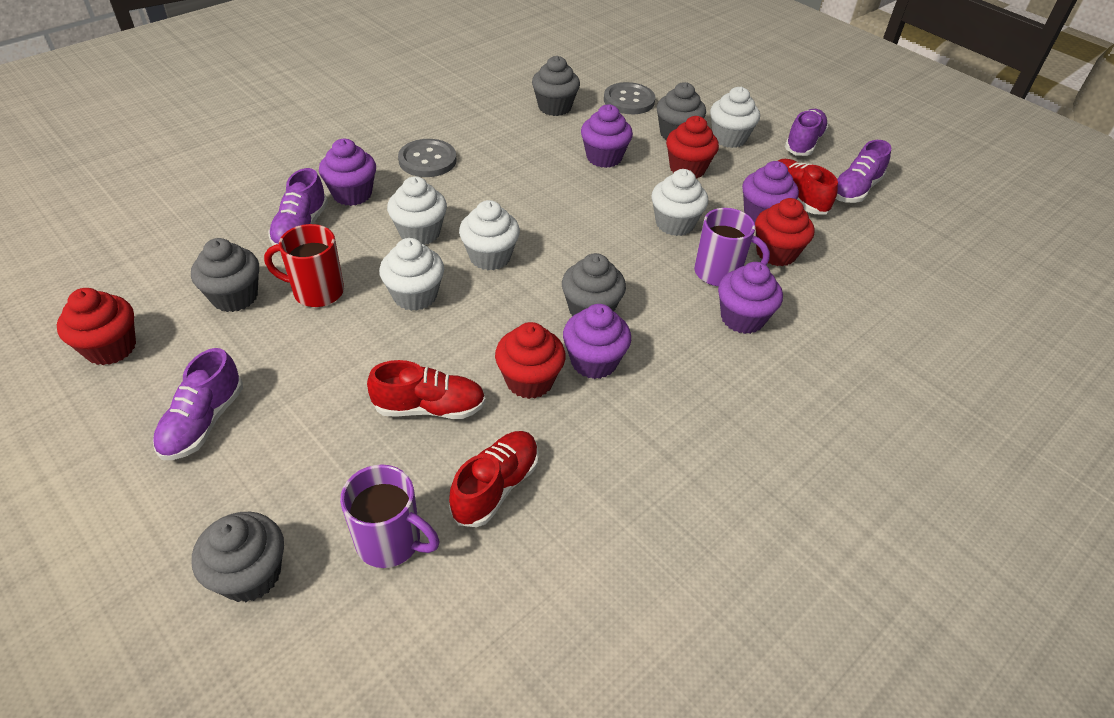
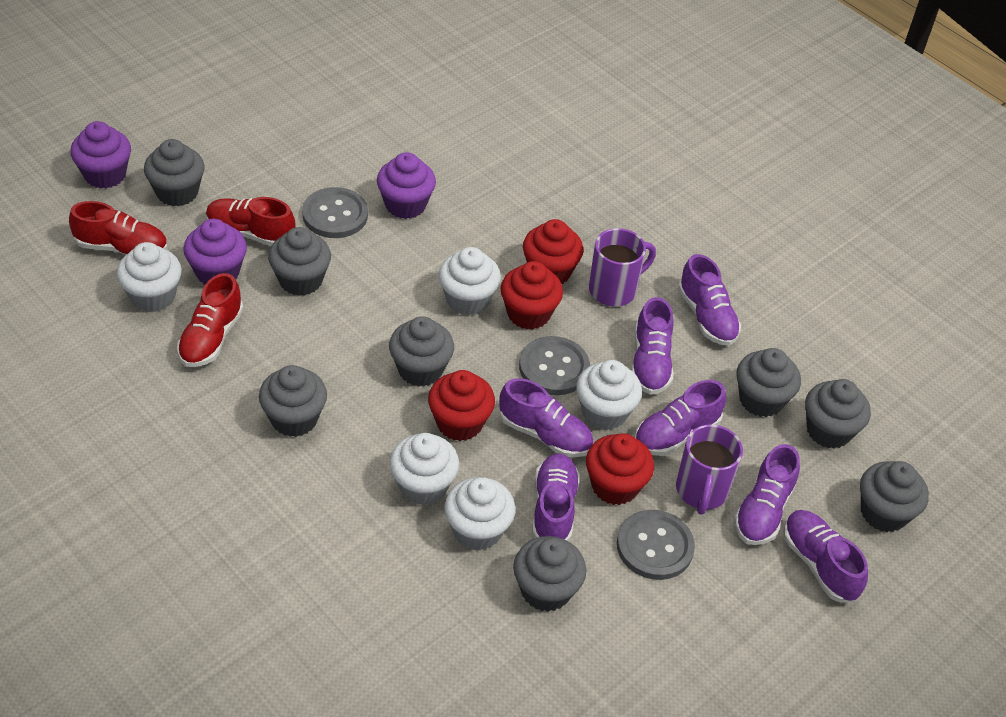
grey button: [398,139,457,177] [604,82,655,114] = 2 -> [302,187,368,238] [519,336,590,395] [617,510,695,580] = 3
grey cupcake: [191,238,259,312] [192,512,284,602] [532,56,580,116] [562,253,626,316] [657,82,706,140] = 5 -> [144,139,204,207] [259,365,327,437] [268,227,331,296] [389,316,454,387] [513,536,586,612] [736,348,801,417] [805,379,871,449] [860,461,929,532] = 8
purple cupcake: [319,139,376,206] [563,304,631,379] [581,104,633,168] [718,262,783,334] [742,161,799,223] = 5 -> [70,121,131,189] [183,219,247,285] [377,152,436,219] = 3
purple shoe: [153,348,243,460] [268,168,328,246] [785,109,828,156] [836,140,891,203] = 4 -> [499,378,594,458] [532,453,580,541] [631,297,674,395] [635,380,726,456] [678,254,741,346] [734,444,800,545] [784,510,868,602] = 7
red mug: [264,224,344,307] = 1 -> none = 0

#####

WHAT IS REQUIRED ▸ Every record, word for word, should be given back without its pictures.

ANSWER TO THIS TASK ▸
grey button: [398,139,457,177] [604,82,655,114] = 2 -> [302,187,368,238] [519,336,590,395] [617,510,695,580] = 3
grey cupcake: [191,238,259,312] [192,512,284,602] [532,56,580,116] [562,253,626,316] [657,82,706,140] = 5 -> [144,139,204,207] [259,365,327,437] [268,227,331,296] [389,316,454,387] [513,536,586,612] [736,348,801,417] [805,379,871,449] [860,461,929,532] = 8
purple cupcake: [319,139,376,206] [563,304,631,379] [581,104,633,168] [718,262,783,334] [742,161,799,223] = 5 -> [70,121,131,189] [183,219,247,285] [377,152,436,219] = 3
purple shoe: [153,348,243,460] [268,168,328,246] [785,109,828,156] [836,140,891,203] = 4 -> [499,378,594,458] [532,453,580,541] [631,297,674,395] [635,380,726,456] [678,254,741,346] [734,444,800,545] [784,510,868,602] = 7
red mug: [264,224,344,307] = 1 -> none = 0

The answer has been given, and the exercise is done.